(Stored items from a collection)
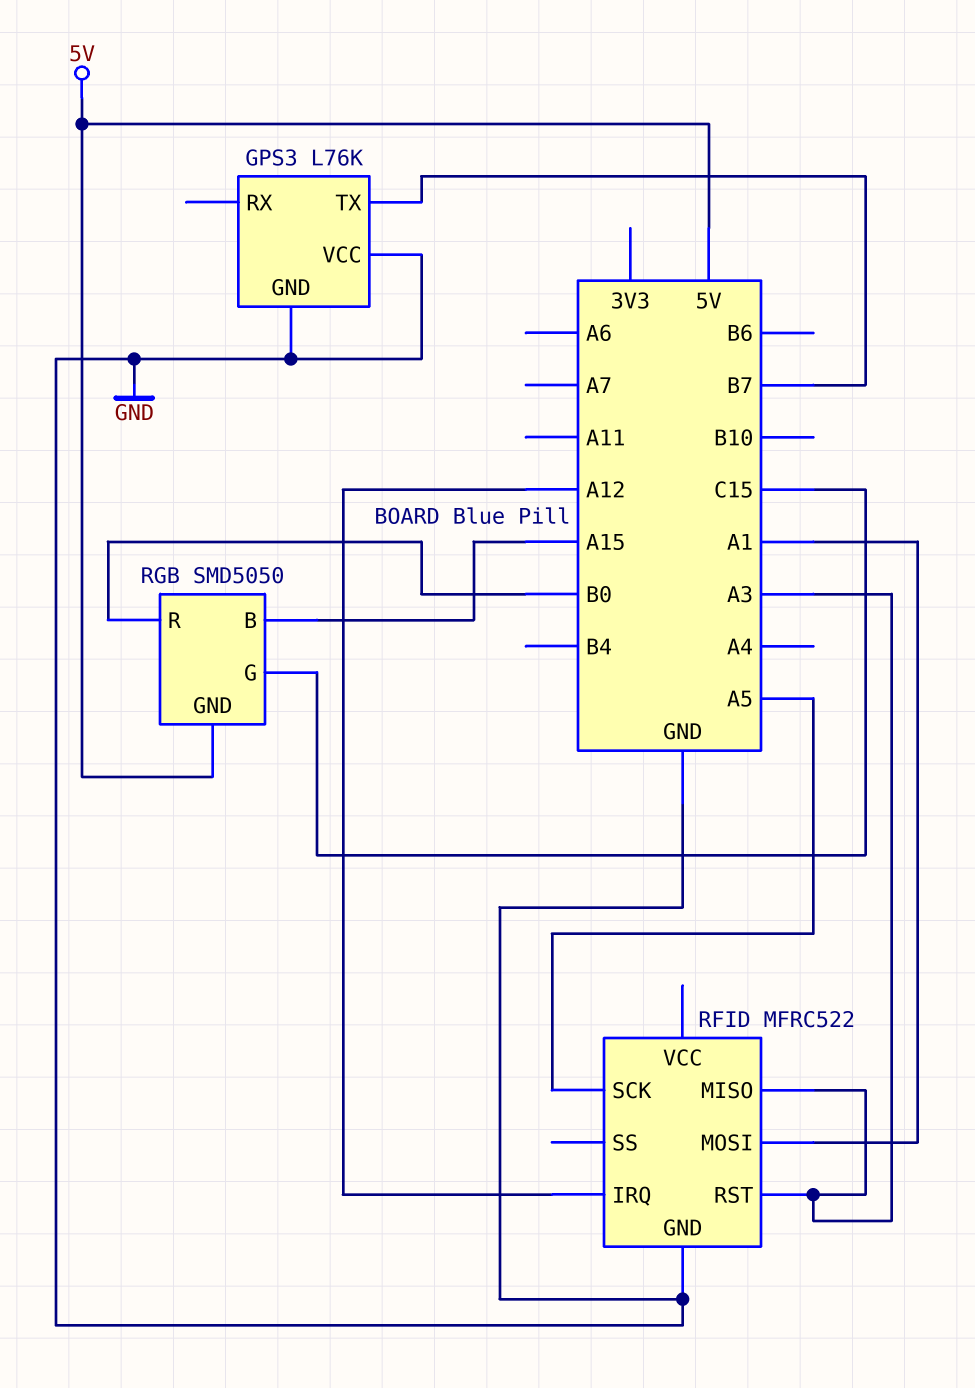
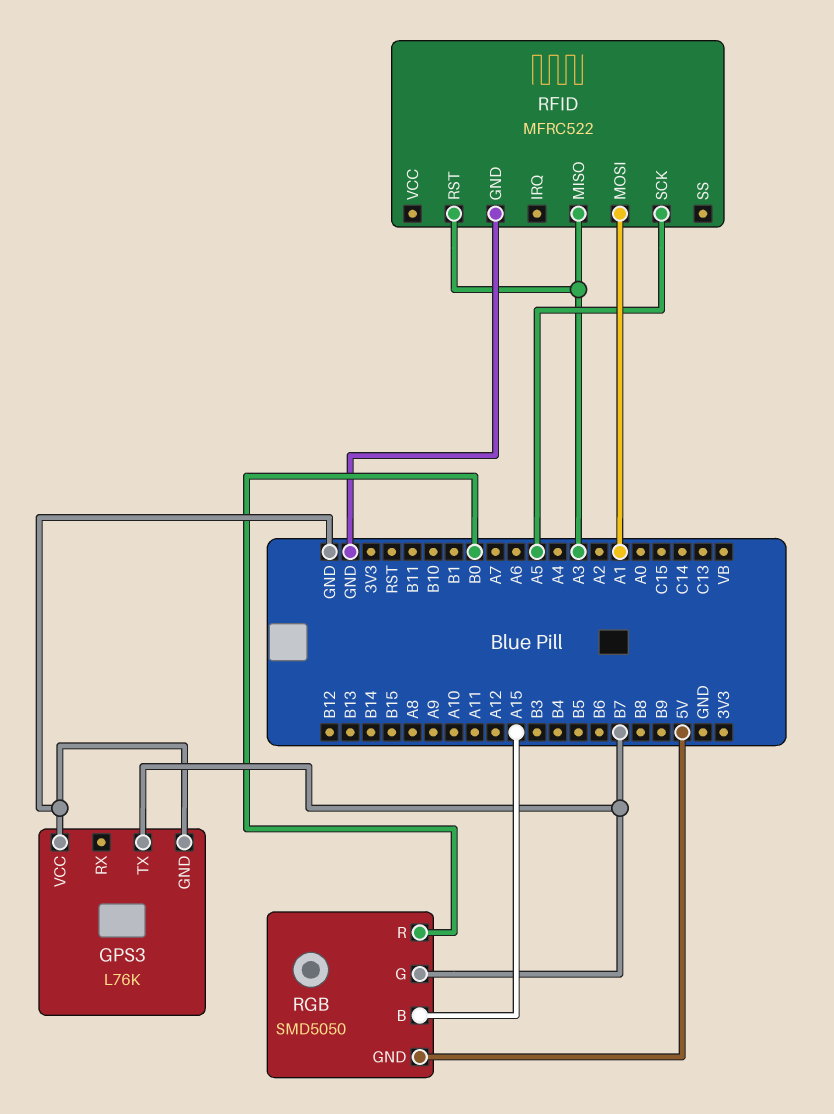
RFID pin IRQ: A12 -> none
RGB pin G: C15 -> B7

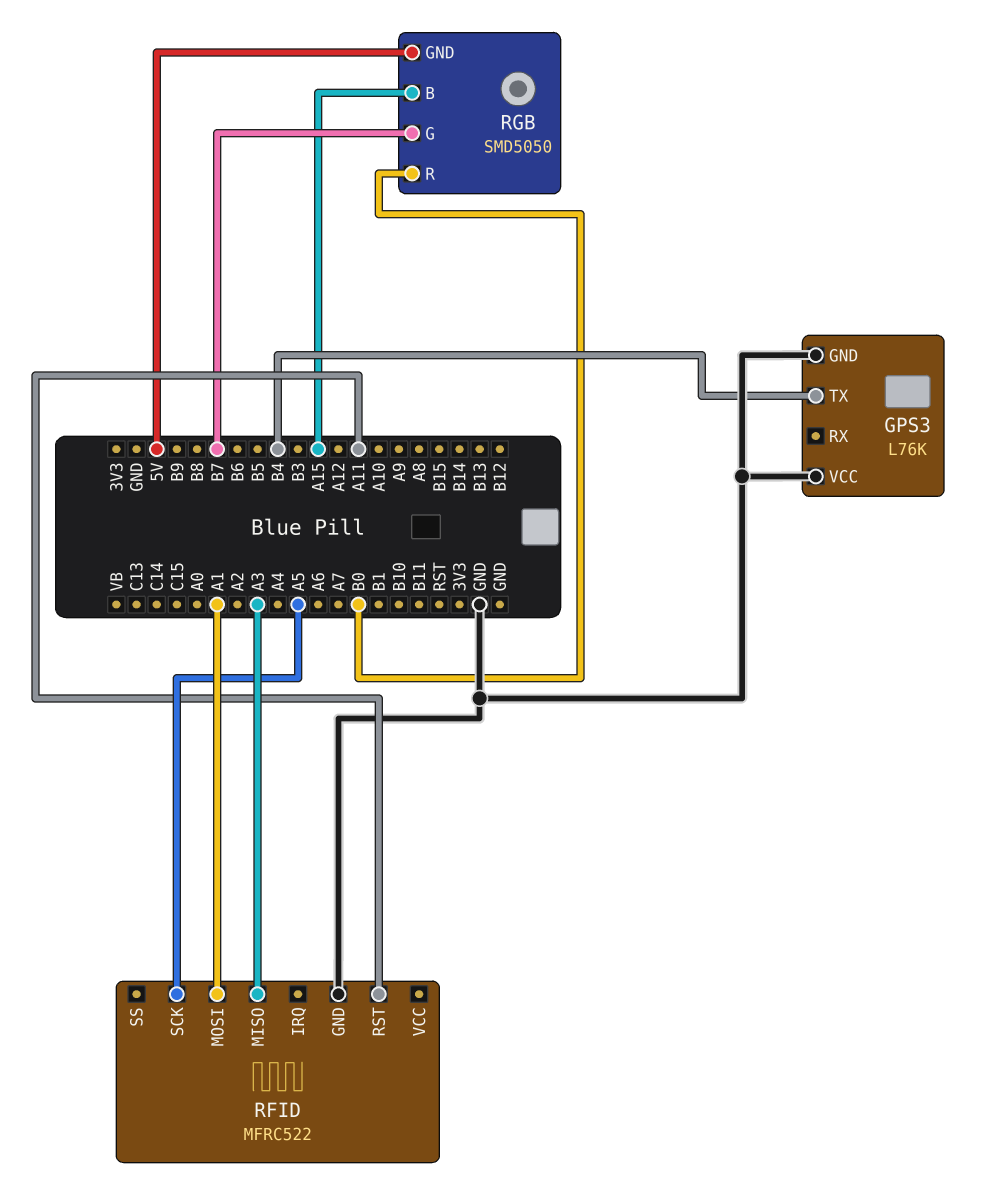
GPS3 pin TX: B7 -> B4
RFID pin RST: A3 -> A11

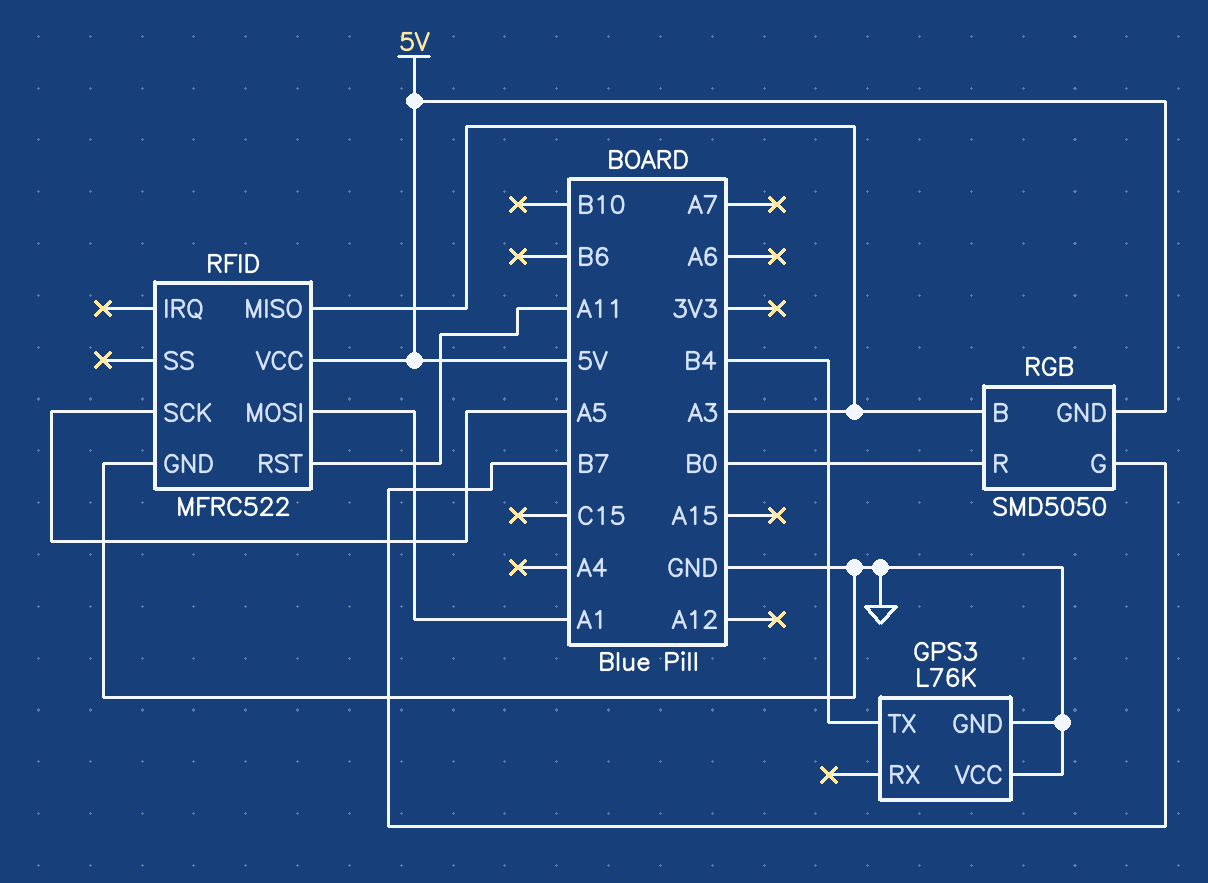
RFID pin VCC: none -> 5V
RGB pin B: A15 -> A3

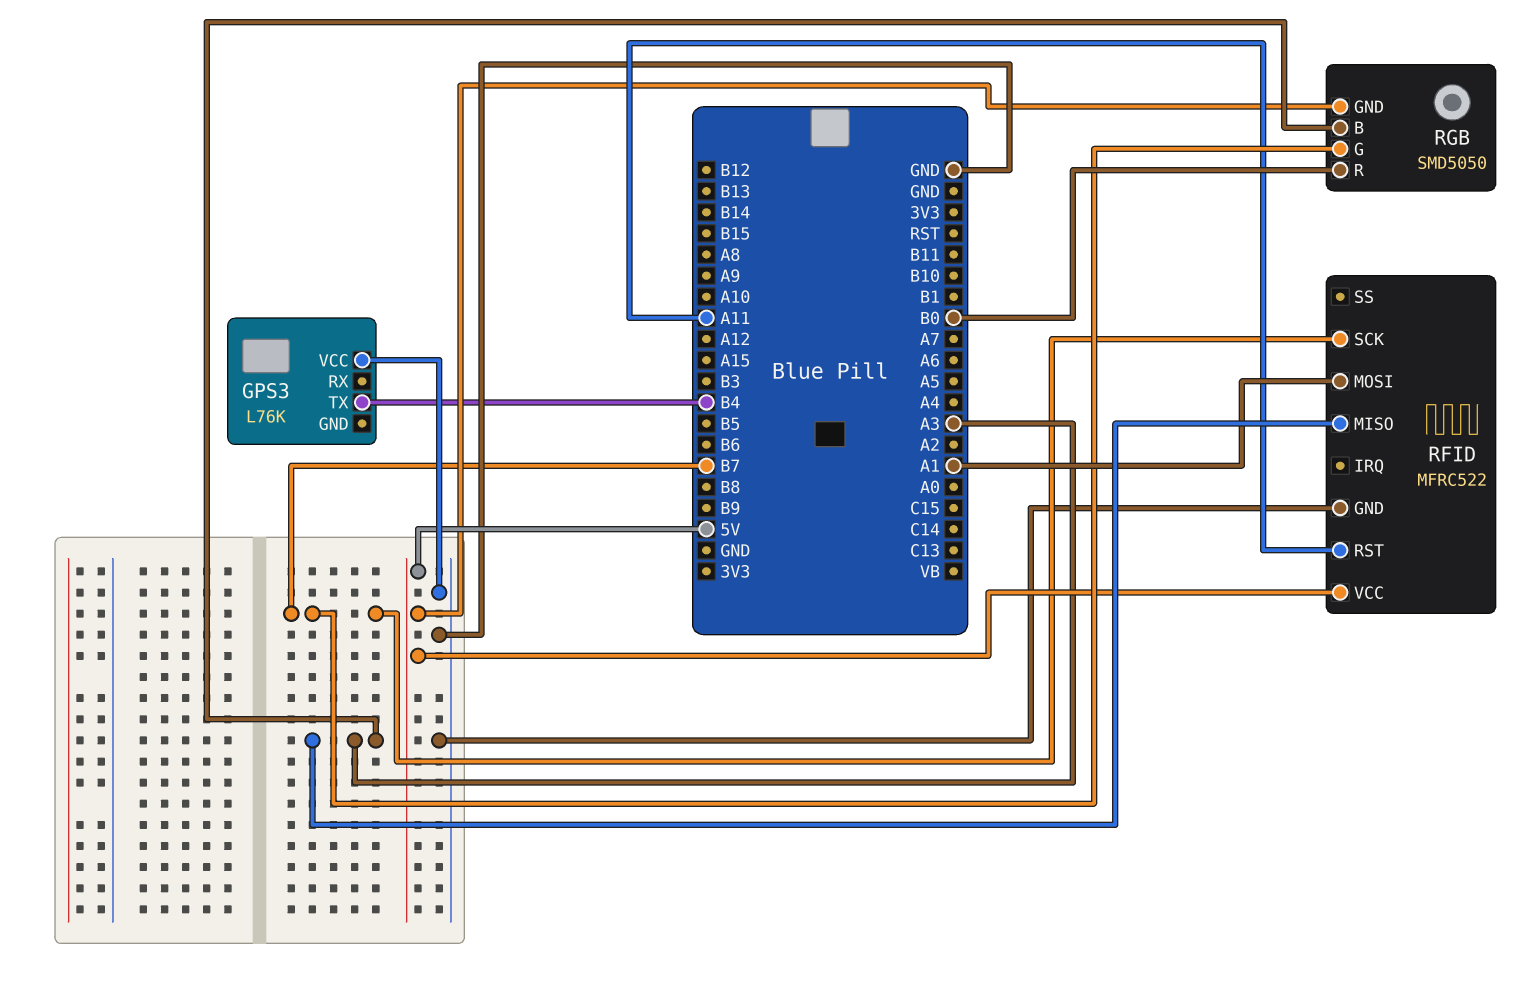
GPS3 pin GND: GND -> none
RFID pin SCK: A5 -> B7

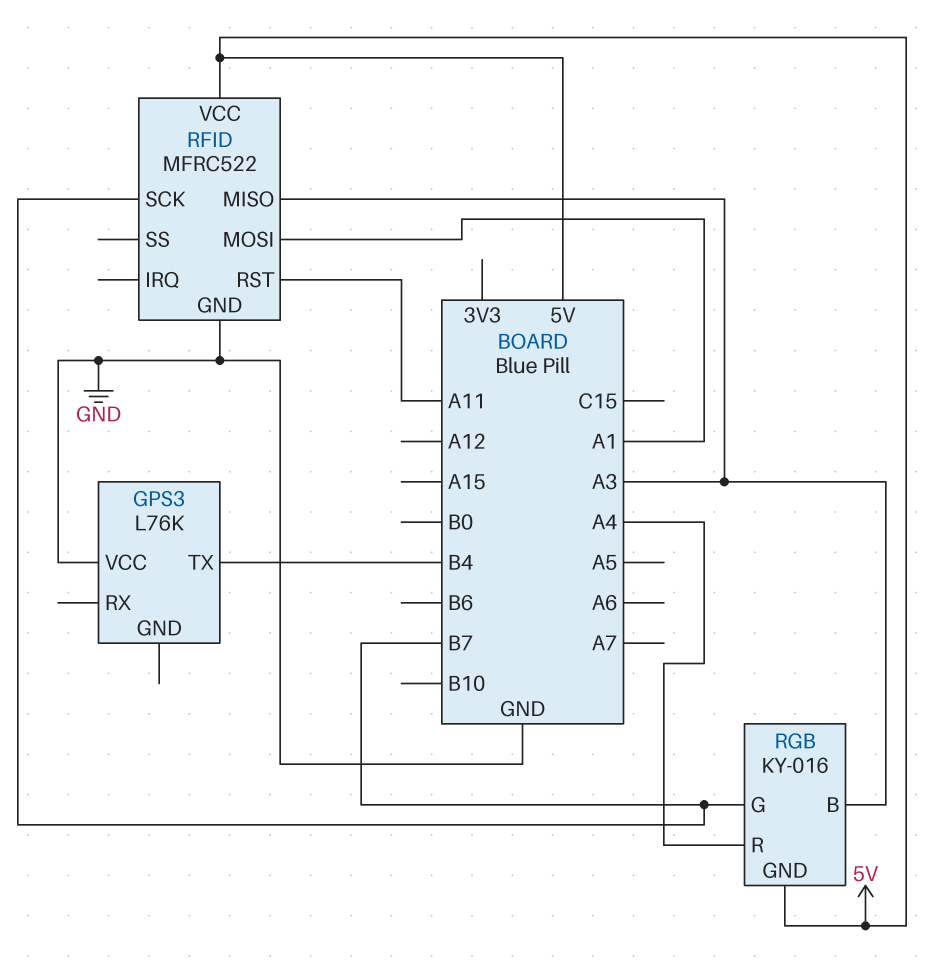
RGB: SMD5050 -> KY-016
RGB pin R: B0 -> A4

> **Work required**: Using only the data above, copy out the lines that include the word "none".

> **Result for this task**:
RFID pin IRQ: A12 -> none
RFID pin VCC: none -> 5V
GPS3 pin GND: GND -> none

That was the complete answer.